(Scene comparison data)
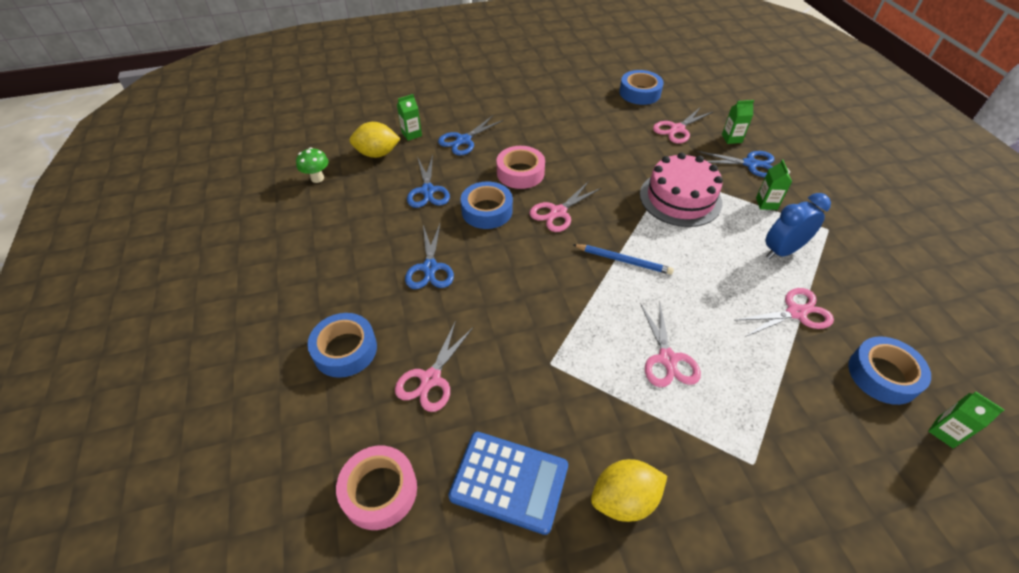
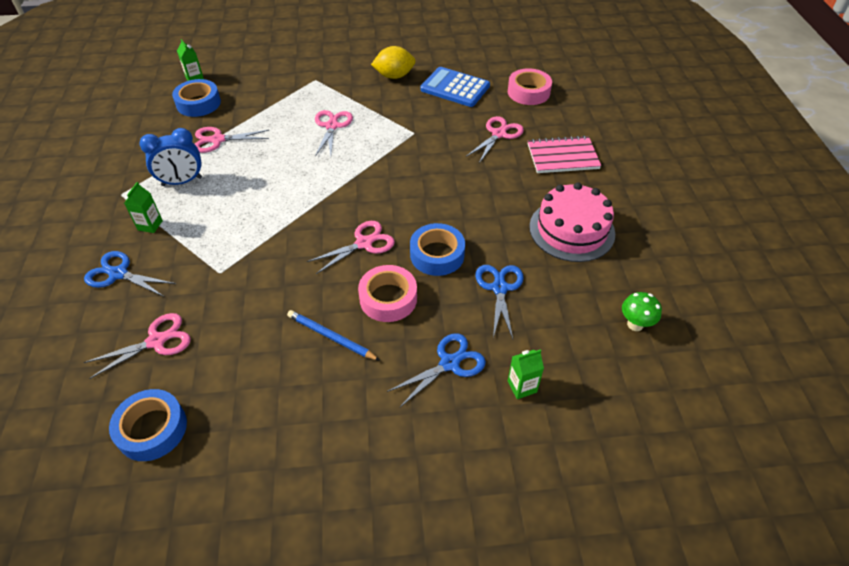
camera: 170 degrees left, 0 degrees up
(345, 350) = (562, 156): blue tape -> pink notebook
(377, 154) = (566, 355): yellow lemon -> none
(430, 268) = (498, 206): blue scissors -> none
(623, 260) = (325, 191): blue pencil -> blue pencil (331, 337)
(680, 198) = (230, 242): pink cake -> pink cake (571, 230)
(731, 138) = (102, 314): green carton -> none

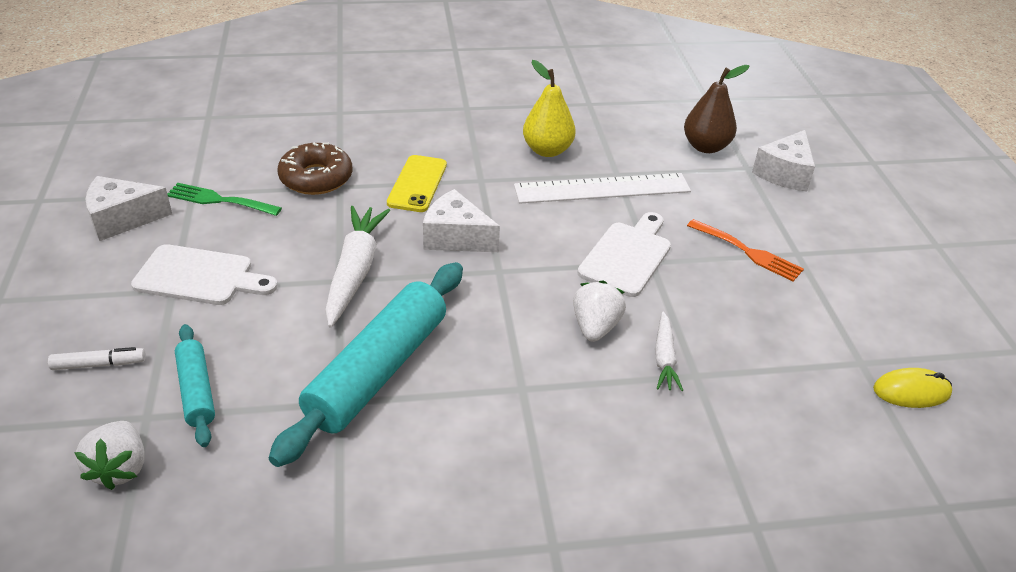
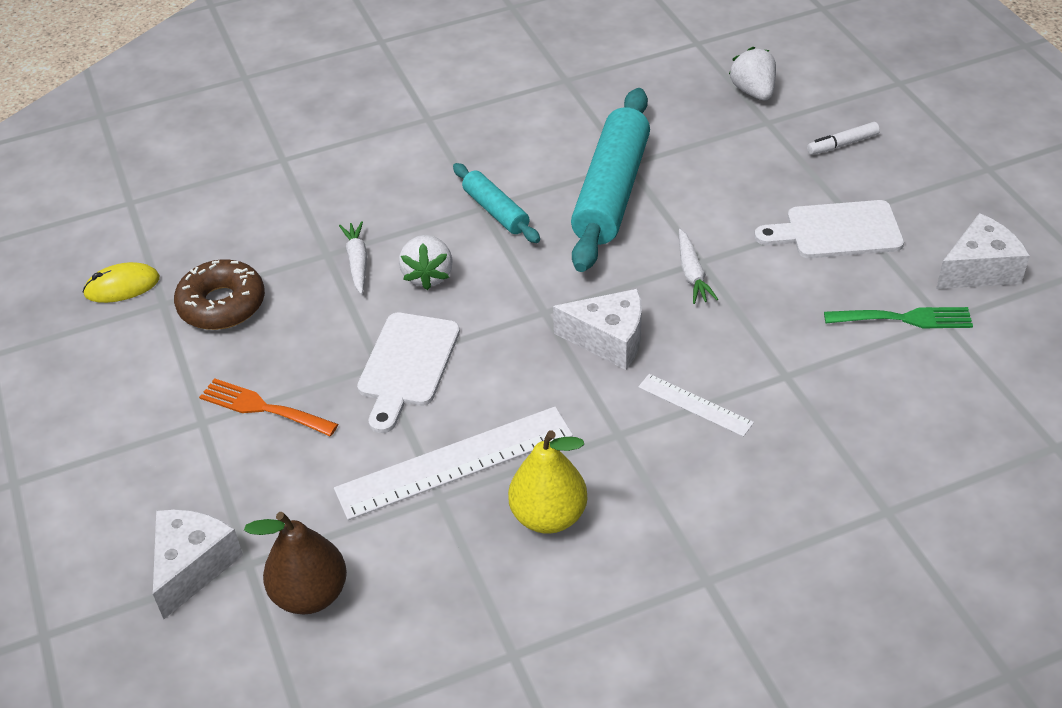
camera: 170 degrees right, 5 degrees up
(197, 391) = (746, 145): turquoise rolling pin -> turquoise rolling pin (496, 211)
(316, 178) = (823, 380): brown donut -> brown donut (222, 304)
(355, 271) = (692, 273): white carrot -> white carrot, size x0.55
(417, 184) = (695, 405): yellow phone -> white ruler

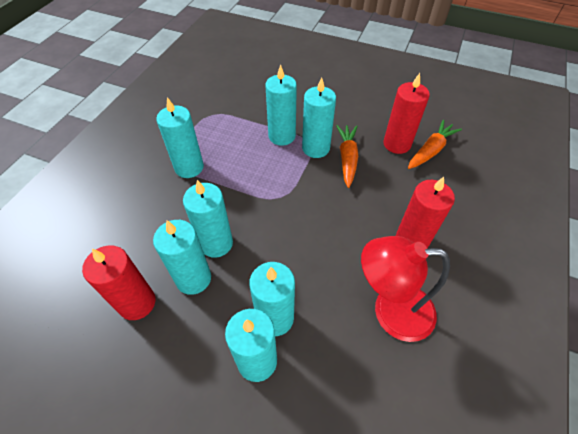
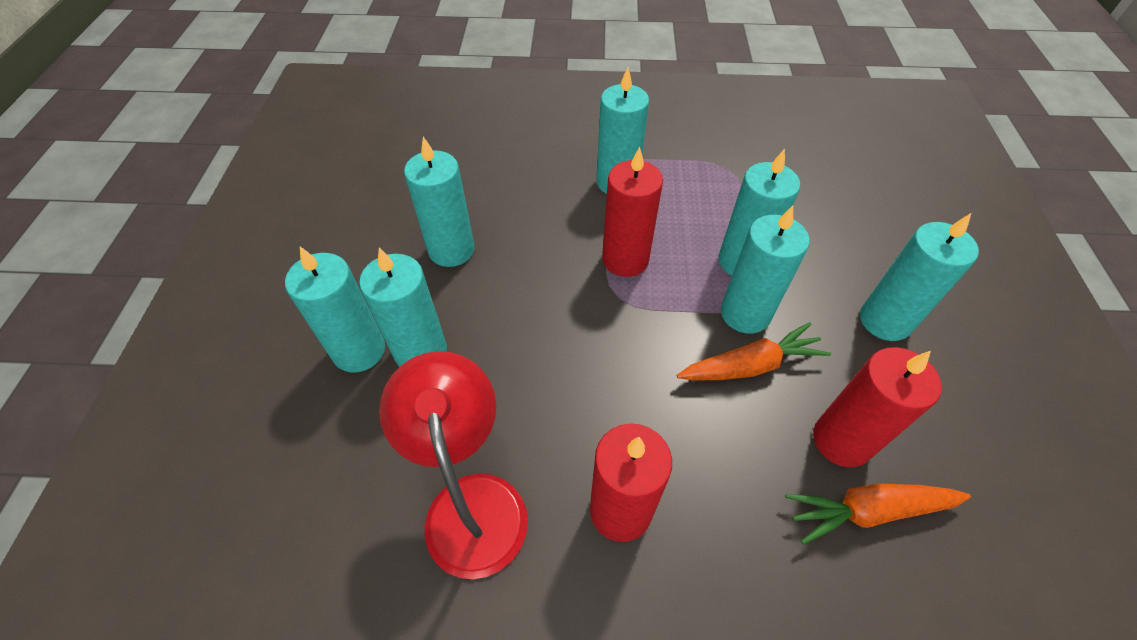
camera: 70 degrees right, 0 degrees up
(137, 303) = (405, 213): red candle -> red candle (625, 259)
(216, 243) = (509, 253): turquoise candle -> turquoise candle (885, 321)
(431, 150) = (868, 510): orange carrot -> orange carrot turned 150 degrees clockwise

• _Exercise description_
The data above is to be printed exactly, all of it, except for the pictures.

• _Output of the task_
camera: 170 degrees left, 0 degrees up
(345, 350) = (562, 156): blue tape -> pink notebook
(377, 154) = (566, 355): yellow lemon -> none
(430, 268) = (498, 206): blue scissors -> none
(623, 260) = (325, 191): blue pencil -> blue pencil (331, 337)
(680, 198) = (230, 242): pink cake -> pink cake (571, 230)
(731, 138) = (102, 314): green carton -> none

camera: 170 degrees right, 5 degrees up
(197, 391) = (746, 145): turquoise rolling pin -> turquoise rolling pin (496, 211)
(316, 178) = (823, 380): brown donut -> brown donut (222, 304)
(355, 271) = (692, 273): white carrot -> white carrot, size x0.55
(417, 184) = (695, 405): yellow phone -> white ruler

camera: 70 degrees right, 0 degrees up
(137, 303) = (405, 213): red candle -> red candle (625, 259)
(216, 243) = (509, 253): turquoise candle -> turquoise candle (885, 321)
(431, 150) = (868, 510): orange carrot -> orange carrot turned 150 degrees clockwise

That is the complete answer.